- _Data section_

........

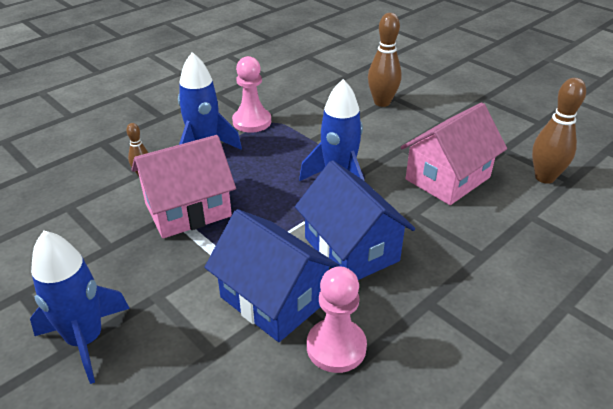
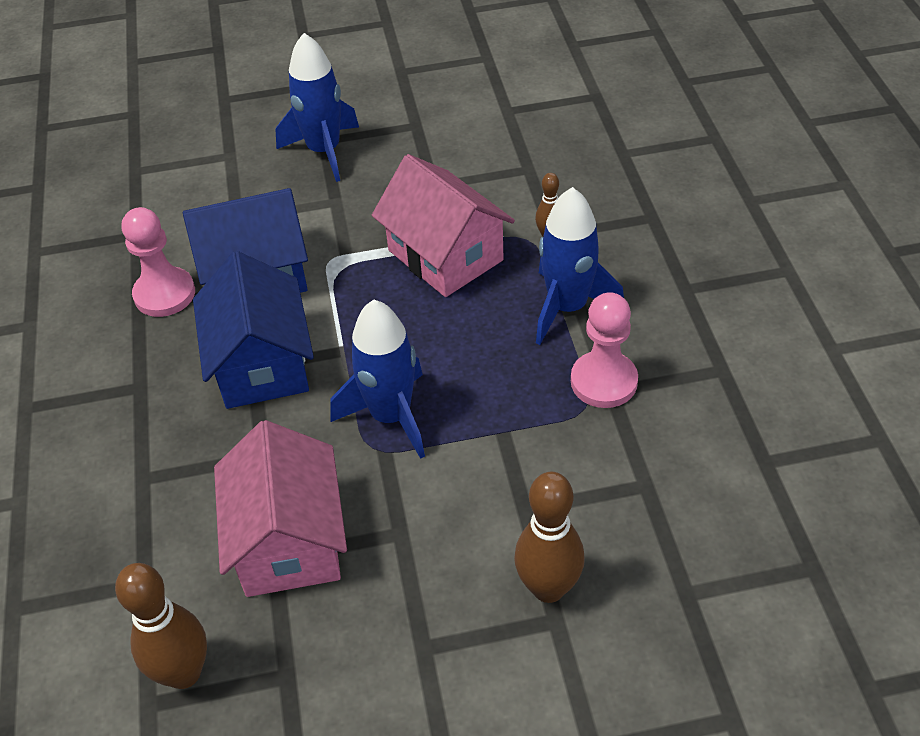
camera: 125 degrees right, 10 degrees up
(188, 210) = (445, 255): pink house -> pink house turned 45 degrees counterclockwise
(351, 249) = (261, 364): blue house -> blue house turned 75 degrees clockwise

........

- _What you have to do_
A copy of each line above that holds the word "turned" is the expected answer.

- _Written response_
(188, 210) = (445, 255): pink house -> pink house turned 45 degrees counterclockwise
(351, 249) = (261, 364): blue house -> blue house turned 75 degrees clockwise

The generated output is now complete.